**EXERCISE DIRECTIONS**: An exact reproduction of the listing is wanted, with the pictures dropped.
[Opening SOURCE MATERIAL section]
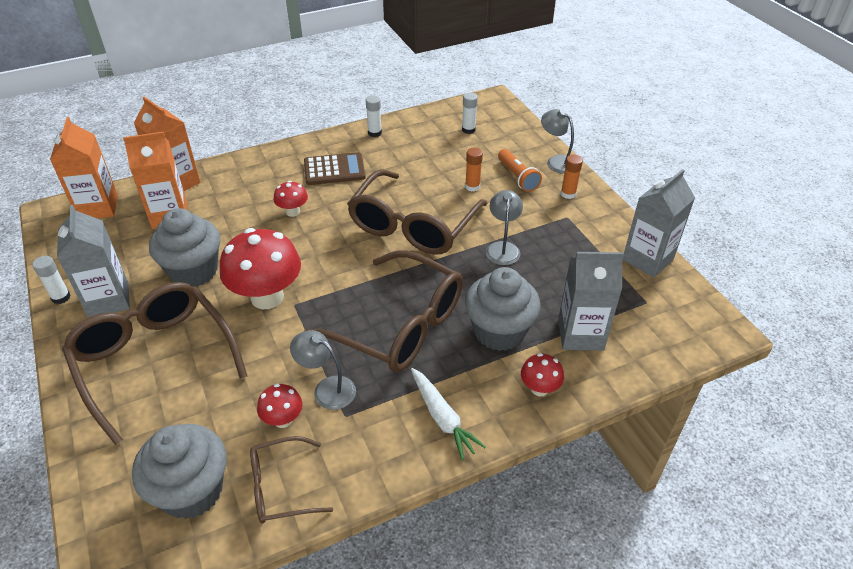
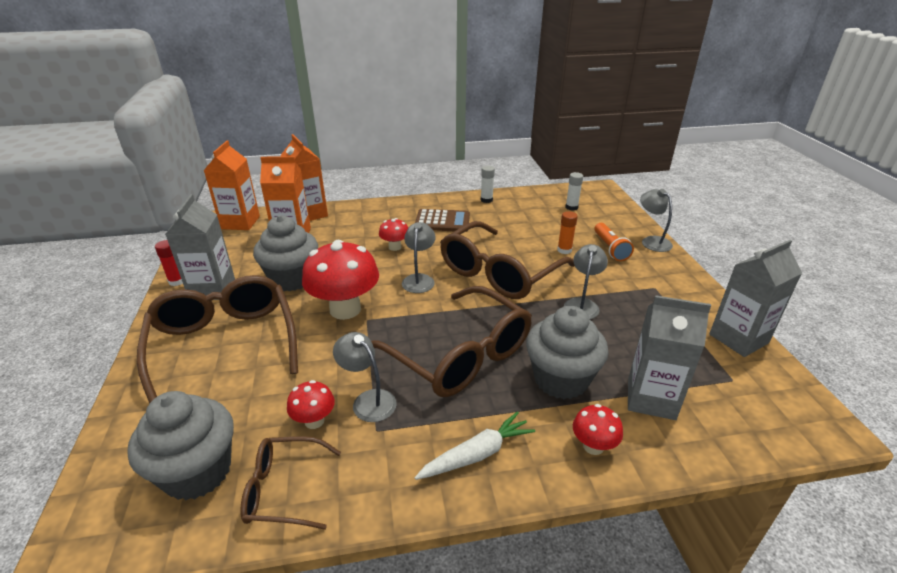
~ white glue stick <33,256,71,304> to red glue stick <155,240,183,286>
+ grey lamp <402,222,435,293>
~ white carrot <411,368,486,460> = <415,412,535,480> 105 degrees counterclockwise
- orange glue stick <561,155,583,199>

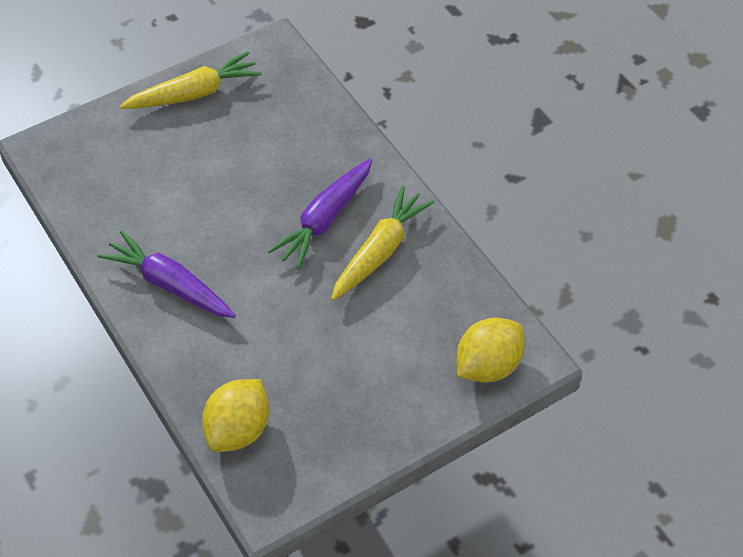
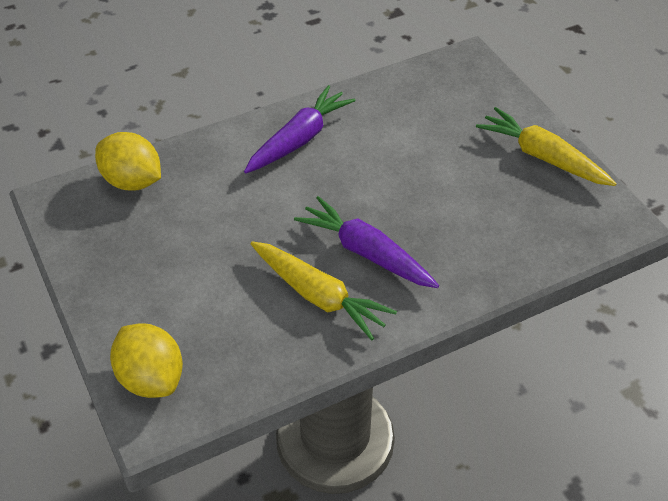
~ yellow carrot <119,51,262,109> = <476,107,617,186> 150 degrees clockwise

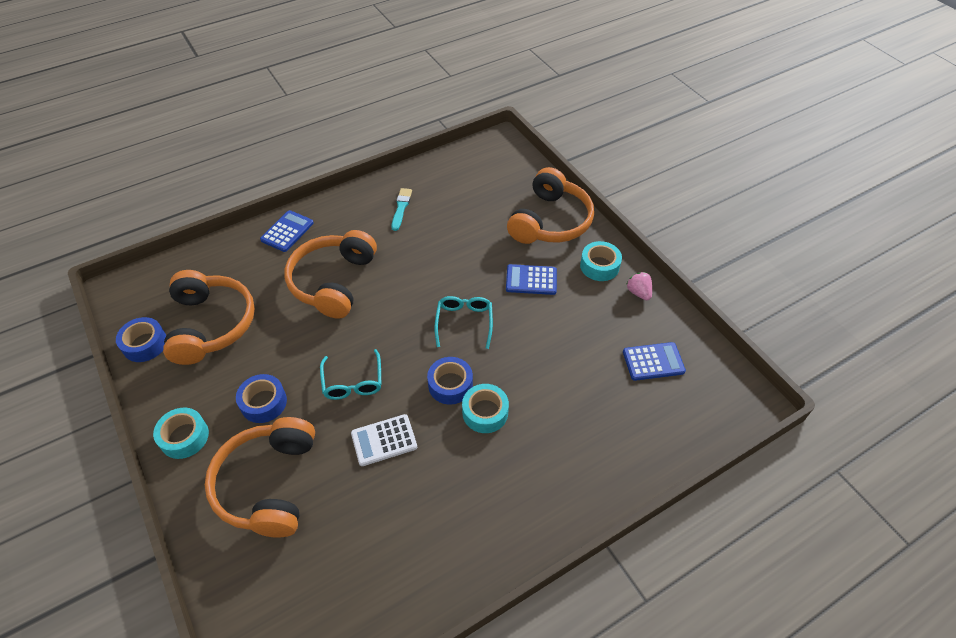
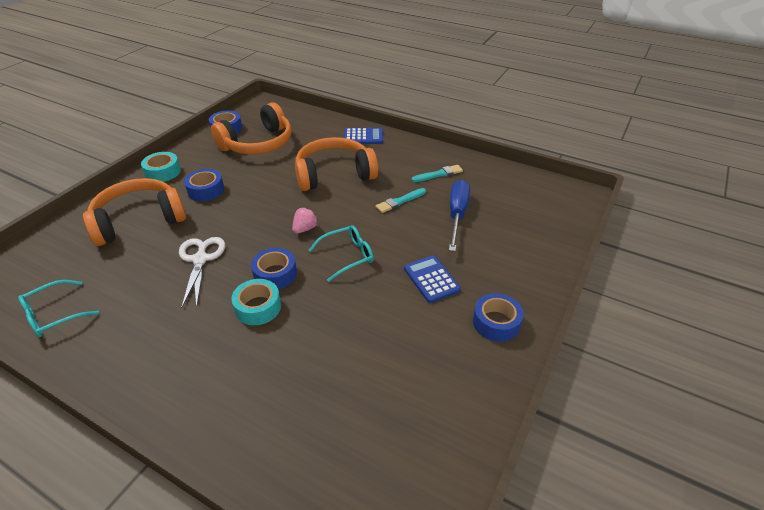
~ turquoise glasses <320,349,382,400> to <18,280,99,337>
~ white calculator <351,414,417,466> to white scissors <179,237,225,308>
~ pink strawberry <626,272,652,300> to <292,208,318,234>
+ turquoise brush <376,188,426,213>
+ blue screwdriver <449,180,470,251>
~ turquoise tape <580,241,622,281> to blue tape <473,293,524,342>
- orange headphones <507,167,594,244>
- blue calculator <623,342,686,381>

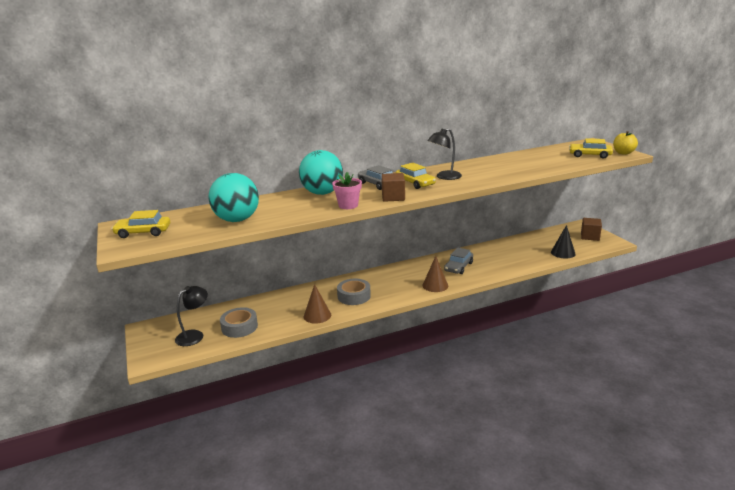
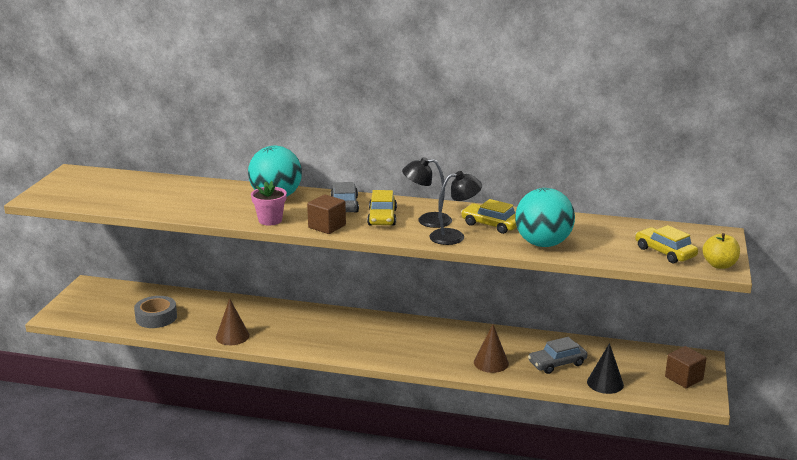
~ black lamp <175,286,208,346> to <429,171,482,245>
~ yellow car <112,210,170,238> to <461,199,517,234>
~ brown cone <422,256,448,292> to <474,324,509,373>
~ turquoise ball <209,173,259,222> to <515,188,575,247>
~ grey car <444,247,473,274> to <528,337,587,374>
- grey tape <337,279,371,305>

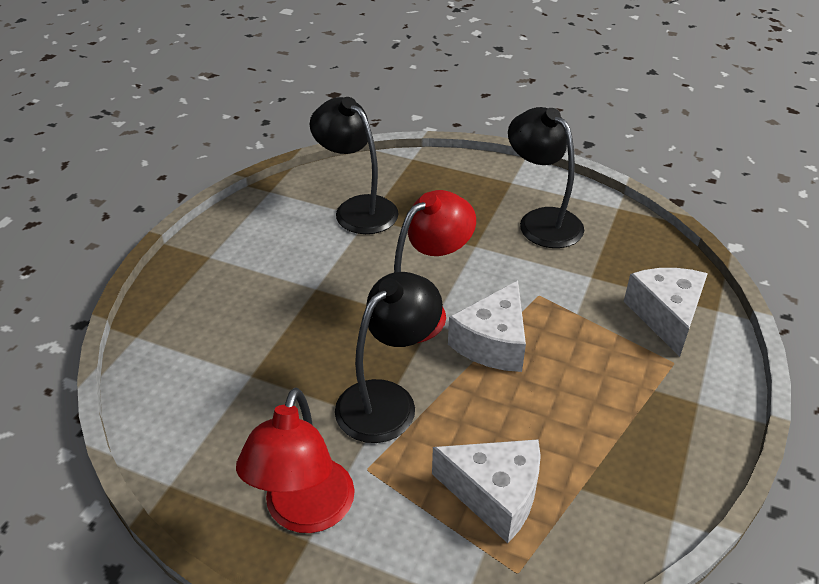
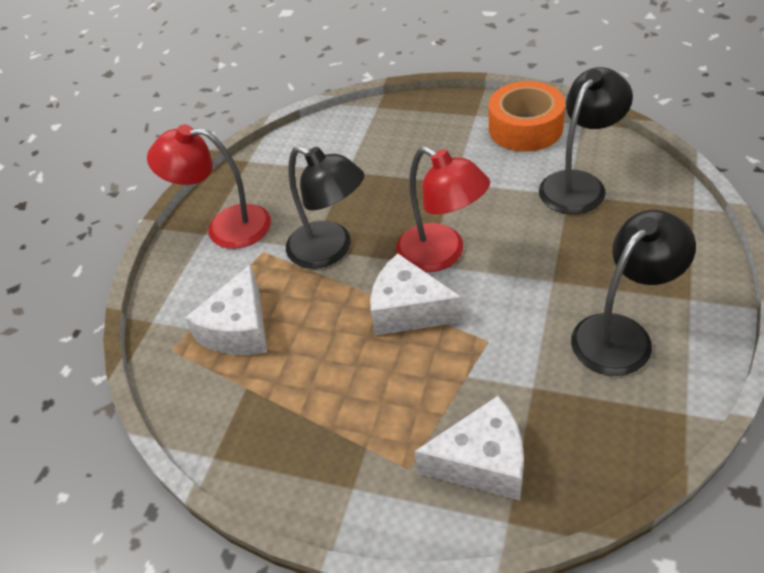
+ orange tape <489,81,565,152>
[Closing SOURCE MATERIAL section]
**OUTPUT OF THE EXERCISE**:
~ white glue stick <33,256,71,304> to red glue stick <155,240,183,286>
+ grey lamp <402,222,435,293>
~ white carrot <411,368,486,460> = <415,412,535,480> 105 degrees counterclockwise
- orange glue stick <561,155,583,199>

~ yellow carrot <119,51,262,109> = <476,107,617,186> 150 degrees clockwise

~ turquoise glasses <320,349,382,400> to <18,280,99,337>
~ white calculator <351,414,417,466> to white scissors <179,237,225,308>
~ pink strawberry <626,272,652,300> to <292,208,318,234>
+ turquoise brush <376,188,426,213>
+ blue screwdriver <449,180,470,251>
~ turquoise tape <580,241,622,281> to blue tape <473,293,524,342>
- orange headphones <507,167,594,244>
- blue calculator <623,342,686,381>

~ black lamp <175,286,208,346> to <429,171,482,245>
~ yellow car <112,210,170,238> to <461,199,517,234>
~ brown cone <422,256,448,292> to <474,324,509,373>
~ turquoise ball <209,173,259,222> to <515,188,575,247>
~ grey car <444,247,473,274> to <528,337,587,374>
- grey tape <337,279,371,305>

+ orange tape <489,81,565,152>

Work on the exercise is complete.